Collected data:
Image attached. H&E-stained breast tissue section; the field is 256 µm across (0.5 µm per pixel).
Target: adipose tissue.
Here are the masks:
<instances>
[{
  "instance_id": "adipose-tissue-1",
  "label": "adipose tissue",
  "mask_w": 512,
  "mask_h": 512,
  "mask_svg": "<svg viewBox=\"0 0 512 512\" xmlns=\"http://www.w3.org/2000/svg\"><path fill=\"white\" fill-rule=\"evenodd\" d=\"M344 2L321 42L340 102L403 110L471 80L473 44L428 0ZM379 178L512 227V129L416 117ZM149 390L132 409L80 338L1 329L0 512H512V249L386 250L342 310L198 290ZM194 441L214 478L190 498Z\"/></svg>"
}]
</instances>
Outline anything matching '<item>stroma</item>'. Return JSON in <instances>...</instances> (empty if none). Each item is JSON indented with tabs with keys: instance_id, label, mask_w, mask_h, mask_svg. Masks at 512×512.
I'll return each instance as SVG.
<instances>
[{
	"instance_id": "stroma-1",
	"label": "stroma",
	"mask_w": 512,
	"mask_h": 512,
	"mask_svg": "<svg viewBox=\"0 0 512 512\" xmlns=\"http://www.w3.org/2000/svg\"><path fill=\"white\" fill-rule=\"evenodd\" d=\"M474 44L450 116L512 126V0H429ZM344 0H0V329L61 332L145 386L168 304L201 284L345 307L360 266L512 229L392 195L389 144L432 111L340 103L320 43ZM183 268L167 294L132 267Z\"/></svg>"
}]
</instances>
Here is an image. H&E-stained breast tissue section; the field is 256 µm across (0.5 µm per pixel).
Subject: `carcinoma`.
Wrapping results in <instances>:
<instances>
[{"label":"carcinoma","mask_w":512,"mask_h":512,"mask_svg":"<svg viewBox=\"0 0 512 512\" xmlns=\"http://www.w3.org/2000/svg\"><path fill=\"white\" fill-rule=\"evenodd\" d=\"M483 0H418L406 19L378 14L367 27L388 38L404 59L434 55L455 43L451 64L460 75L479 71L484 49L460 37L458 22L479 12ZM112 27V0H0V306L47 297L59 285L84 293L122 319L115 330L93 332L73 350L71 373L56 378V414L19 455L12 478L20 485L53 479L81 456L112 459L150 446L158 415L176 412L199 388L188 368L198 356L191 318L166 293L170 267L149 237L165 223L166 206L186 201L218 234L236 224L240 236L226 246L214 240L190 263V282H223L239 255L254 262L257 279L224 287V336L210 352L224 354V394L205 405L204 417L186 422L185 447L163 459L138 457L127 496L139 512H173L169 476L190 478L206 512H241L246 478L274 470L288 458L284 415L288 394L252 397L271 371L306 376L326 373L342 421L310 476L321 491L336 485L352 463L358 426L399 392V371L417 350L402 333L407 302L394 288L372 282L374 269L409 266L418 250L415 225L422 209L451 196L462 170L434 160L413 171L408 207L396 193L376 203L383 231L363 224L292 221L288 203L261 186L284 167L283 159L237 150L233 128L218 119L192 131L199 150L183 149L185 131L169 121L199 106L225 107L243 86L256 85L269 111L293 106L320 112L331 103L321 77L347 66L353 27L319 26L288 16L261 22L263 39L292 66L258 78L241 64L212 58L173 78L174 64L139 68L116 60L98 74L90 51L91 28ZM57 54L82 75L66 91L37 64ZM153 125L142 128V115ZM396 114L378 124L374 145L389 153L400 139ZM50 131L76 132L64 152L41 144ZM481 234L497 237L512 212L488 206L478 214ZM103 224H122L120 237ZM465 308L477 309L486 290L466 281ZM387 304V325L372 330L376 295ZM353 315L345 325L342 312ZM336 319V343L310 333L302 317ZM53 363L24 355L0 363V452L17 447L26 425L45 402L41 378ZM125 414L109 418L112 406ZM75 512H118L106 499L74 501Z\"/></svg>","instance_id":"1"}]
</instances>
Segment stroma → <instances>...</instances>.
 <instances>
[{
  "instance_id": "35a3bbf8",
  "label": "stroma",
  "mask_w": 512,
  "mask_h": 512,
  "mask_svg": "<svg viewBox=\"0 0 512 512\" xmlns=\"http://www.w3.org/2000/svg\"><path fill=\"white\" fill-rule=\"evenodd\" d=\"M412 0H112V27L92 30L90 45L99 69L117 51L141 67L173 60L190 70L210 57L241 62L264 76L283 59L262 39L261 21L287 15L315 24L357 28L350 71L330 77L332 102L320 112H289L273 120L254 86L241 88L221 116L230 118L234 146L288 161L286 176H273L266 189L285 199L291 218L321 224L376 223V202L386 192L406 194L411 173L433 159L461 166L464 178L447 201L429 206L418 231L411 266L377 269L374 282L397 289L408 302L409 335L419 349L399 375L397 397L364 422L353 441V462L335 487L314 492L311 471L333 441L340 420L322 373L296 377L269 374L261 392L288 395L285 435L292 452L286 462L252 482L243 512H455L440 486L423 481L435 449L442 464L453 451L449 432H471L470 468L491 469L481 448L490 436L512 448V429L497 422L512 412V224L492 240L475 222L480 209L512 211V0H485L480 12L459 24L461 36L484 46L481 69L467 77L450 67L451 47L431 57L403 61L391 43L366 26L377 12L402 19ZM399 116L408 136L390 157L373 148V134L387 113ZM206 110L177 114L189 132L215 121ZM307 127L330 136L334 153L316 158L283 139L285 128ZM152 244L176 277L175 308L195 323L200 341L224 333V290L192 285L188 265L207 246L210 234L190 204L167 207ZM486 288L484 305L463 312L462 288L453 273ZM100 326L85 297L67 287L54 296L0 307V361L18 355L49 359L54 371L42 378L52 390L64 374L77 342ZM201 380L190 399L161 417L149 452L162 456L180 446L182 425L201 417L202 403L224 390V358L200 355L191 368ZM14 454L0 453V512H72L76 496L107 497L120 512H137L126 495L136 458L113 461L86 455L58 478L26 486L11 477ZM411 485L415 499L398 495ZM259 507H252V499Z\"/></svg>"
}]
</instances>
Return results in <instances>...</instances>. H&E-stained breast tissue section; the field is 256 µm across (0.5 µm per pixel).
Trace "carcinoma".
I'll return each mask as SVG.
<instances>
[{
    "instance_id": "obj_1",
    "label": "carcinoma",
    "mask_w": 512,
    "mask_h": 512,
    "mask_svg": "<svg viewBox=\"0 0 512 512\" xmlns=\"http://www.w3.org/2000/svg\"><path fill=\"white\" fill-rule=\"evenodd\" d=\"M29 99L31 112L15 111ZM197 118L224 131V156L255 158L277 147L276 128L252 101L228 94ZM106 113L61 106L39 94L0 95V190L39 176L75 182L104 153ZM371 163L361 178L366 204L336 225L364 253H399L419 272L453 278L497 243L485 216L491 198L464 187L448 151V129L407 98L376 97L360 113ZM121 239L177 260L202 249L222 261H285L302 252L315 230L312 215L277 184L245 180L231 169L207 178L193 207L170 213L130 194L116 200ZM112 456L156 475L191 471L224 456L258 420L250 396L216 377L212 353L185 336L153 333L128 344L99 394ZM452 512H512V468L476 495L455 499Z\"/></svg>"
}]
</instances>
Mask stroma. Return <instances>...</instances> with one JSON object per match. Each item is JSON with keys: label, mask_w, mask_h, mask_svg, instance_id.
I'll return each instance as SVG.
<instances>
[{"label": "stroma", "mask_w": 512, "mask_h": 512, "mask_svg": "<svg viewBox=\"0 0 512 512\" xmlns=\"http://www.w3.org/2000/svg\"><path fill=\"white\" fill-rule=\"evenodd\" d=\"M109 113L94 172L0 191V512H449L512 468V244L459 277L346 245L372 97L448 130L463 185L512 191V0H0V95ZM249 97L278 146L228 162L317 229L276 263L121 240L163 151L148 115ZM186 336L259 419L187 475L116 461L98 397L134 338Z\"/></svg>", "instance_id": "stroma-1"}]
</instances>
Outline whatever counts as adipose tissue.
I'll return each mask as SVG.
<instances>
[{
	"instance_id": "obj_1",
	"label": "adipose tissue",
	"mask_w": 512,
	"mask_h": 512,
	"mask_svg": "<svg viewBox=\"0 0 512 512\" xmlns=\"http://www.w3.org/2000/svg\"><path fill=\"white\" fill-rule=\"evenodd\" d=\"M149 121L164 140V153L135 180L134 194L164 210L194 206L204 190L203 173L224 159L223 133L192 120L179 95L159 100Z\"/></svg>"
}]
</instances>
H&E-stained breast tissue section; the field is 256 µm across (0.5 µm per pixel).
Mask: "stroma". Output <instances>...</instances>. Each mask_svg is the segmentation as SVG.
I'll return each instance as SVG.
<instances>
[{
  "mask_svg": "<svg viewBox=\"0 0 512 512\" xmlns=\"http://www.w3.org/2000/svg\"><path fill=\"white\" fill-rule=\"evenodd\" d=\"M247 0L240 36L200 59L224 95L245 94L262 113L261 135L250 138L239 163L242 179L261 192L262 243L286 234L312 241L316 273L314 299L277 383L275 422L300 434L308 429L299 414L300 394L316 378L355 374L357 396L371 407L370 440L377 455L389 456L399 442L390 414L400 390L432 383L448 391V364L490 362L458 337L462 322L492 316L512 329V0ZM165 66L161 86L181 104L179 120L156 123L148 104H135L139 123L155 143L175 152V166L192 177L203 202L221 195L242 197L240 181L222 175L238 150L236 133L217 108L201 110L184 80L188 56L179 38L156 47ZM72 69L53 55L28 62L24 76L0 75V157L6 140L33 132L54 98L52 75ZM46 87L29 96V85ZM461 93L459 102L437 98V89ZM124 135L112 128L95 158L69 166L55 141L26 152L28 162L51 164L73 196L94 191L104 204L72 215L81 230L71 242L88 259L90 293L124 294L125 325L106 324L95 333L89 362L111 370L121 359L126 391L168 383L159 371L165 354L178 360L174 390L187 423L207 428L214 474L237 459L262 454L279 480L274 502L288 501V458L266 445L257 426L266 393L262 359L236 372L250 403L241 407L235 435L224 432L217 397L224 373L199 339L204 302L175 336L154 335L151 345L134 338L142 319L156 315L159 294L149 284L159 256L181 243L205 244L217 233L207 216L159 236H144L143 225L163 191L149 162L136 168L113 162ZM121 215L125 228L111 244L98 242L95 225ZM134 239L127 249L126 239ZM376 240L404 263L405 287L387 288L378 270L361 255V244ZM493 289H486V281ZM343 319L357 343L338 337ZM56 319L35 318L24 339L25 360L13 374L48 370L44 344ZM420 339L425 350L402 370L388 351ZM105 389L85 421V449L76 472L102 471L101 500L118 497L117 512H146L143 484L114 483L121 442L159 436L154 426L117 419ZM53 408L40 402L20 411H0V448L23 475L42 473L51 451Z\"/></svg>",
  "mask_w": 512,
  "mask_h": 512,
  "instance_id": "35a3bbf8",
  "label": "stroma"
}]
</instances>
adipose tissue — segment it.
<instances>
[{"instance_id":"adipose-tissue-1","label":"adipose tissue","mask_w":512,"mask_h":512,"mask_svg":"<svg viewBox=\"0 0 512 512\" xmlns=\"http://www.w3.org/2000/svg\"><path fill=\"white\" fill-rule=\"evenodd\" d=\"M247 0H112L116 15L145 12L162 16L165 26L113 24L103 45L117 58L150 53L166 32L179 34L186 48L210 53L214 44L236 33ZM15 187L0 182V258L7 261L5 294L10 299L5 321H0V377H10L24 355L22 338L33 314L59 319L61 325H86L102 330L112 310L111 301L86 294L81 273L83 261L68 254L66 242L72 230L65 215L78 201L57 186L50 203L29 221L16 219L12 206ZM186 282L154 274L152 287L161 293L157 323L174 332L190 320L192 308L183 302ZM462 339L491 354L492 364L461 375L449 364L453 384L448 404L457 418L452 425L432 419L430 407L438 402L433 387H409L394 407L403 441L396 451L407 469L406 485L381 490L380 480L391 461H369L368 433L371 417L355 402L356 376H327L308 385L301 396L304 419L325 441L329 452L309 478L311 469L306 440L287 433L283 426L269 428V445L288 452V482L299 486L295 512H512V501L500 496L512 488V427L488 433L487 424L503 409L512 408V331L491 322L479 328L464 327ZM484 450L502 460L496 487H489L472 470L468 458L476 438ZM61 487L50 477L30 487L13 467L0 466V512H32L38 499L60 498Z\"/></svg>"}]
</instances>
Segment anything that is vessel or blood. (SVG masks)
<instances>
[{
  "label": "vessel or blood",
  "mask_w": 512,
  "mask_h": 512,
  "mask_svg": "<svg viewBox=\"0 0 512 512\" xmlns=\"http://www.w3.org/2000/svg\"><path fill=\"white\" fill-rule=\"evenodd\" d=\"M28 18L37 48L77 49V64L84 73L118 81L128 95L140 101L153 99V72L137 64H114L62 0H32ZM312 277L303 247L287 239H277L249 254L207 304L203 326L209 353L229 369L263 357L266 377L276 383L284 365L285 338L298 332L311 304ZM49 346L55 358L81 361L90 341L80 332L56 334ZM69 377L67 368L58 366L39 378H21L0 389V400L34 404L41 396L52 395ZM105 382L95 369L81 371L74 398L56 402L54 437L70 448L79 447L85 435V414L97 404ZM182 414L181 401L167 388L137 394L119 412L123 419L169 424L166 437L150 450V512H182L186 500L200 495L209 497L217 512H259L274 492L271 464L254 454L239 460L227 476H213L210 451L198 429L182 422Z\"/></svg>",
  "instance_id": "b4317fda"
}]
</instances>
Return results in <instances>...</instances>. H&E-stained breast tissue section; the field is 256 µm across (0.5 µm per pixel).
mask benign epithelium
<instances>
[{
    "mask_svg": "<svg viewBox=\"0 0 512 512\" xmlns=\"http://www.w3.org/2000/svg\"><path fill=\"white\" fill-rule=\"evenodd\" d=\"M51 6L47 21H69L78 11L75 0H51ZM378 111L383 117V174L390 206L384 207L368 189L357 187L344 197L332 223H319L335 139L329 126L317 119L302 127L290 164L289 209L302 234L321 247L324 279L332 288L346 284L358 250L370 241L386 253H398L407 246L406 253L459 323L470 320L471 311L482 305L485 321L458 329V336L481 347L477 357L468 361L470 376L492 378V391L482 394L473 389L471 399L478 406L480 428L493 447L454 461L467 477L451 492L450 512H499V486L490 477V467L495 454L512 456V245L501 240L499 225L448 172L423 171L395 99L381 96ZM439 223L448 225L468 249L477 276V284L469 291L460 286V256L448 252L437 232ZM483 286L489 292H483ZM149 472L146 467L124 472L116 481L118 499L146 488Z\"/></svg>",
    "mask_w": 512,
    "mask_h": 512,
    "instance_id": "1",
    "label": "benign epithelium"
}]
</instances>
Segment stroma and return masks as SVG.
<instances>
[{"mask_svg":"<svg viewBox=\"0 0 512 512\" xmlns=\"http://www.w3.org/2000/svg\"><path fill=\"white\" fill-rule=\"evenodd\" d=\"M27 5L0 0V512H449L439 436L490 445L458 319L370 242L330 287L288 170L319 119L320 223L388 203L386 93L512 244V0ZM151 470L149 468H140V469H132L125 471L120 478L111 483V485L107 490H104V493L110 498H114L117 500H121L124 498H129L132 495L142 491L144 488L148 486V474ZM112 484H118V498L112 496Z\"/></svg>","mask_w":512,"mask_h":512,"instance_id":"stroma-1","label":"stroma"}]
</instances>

_Exercise requirements_
Copy each line of the records above that carries the word "Here".

_Result for this exercise_
Here are the masks:
Here is an image. H&E-stained breast tissue section; the field is 256 µm across (0.5 µm per pixel).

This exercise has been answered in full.